Please return the lines below verbatim, beginning at the one that has "purple bovoda (no. 1 from left), shifted" and stopping after the one that has "nothing => blue zelodabe (no. 1 from left)", and add no other lines.

[Task data]:
◆ ◆ ◆
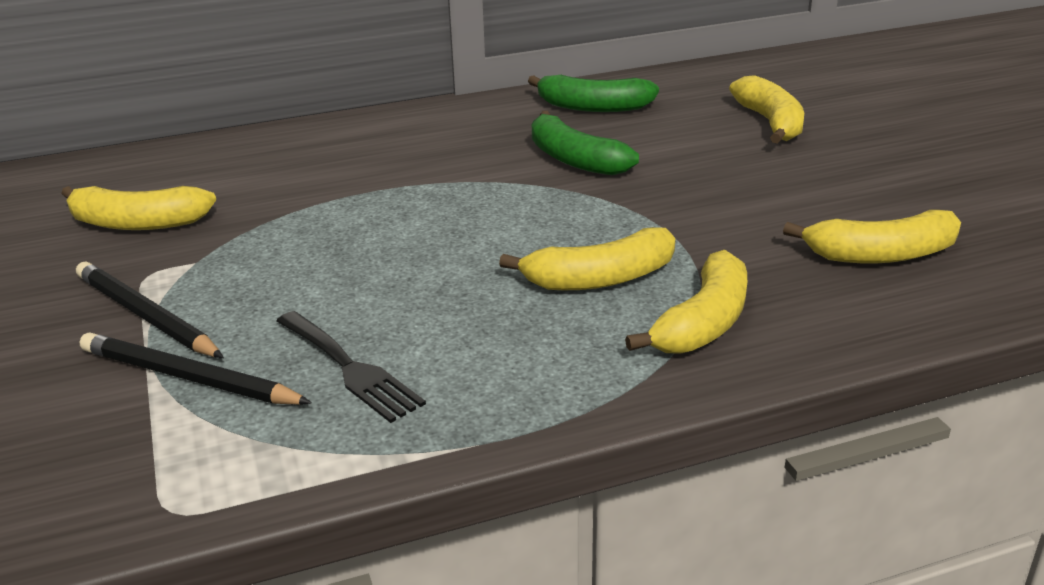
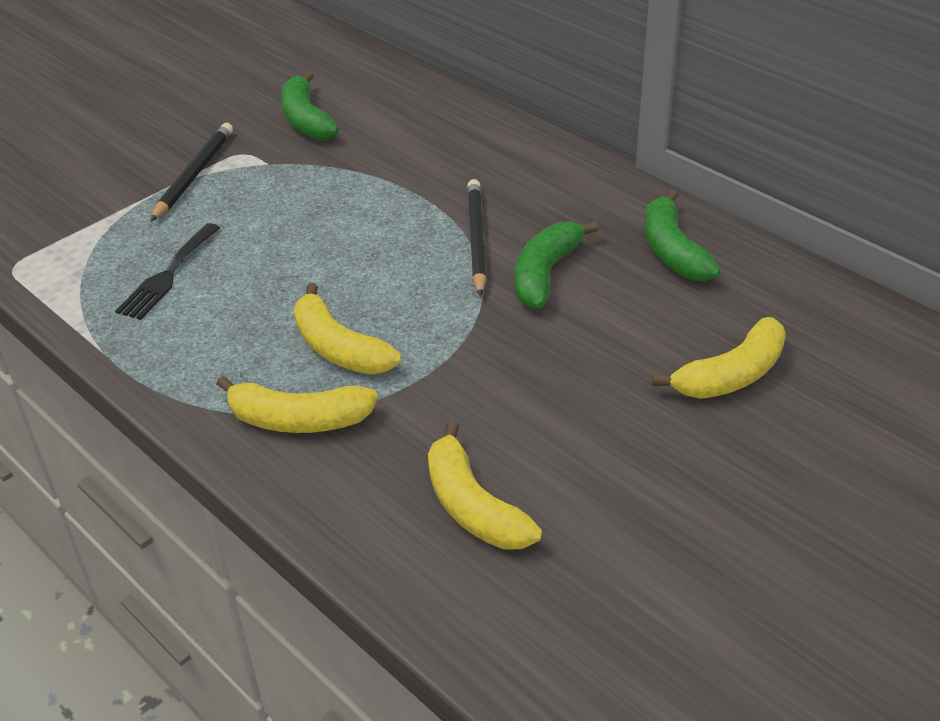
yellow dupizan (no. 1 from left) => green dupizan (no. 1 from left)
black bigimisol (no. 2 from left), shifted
◆ ◆ ◆
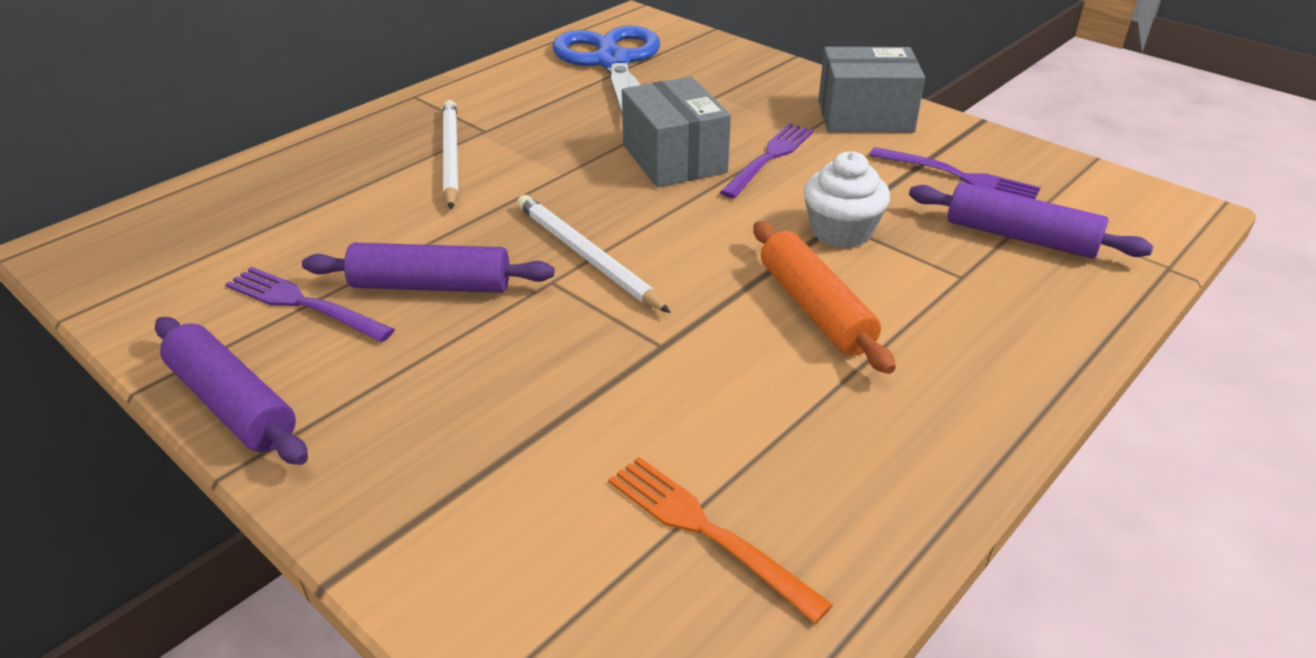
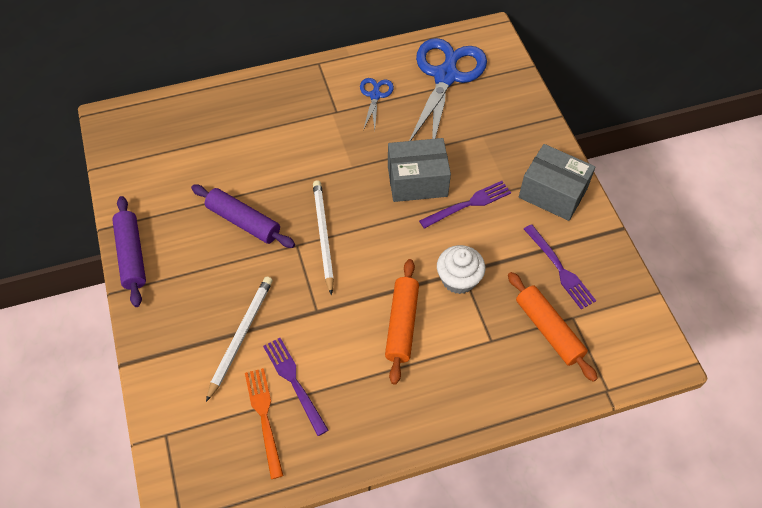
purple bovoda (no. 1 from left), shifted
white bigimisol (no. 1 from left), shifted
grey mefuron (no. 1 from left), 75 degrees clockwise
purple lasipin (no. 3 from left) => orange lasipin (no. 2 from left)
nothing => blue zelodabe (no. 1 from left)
◆ ◆ ◆
[Solution to the problem]:
purple bovoda (no. 1 from left), shifted
white bigimisol (no. 1 from left), shifted
grey mefuron (no. 1 from left), 75 degrees clockwise
purple lasipin (no. 3 from left) => orange lasipin (no. 2 from left)
nothing => blue zelodabe (no. 1 from left)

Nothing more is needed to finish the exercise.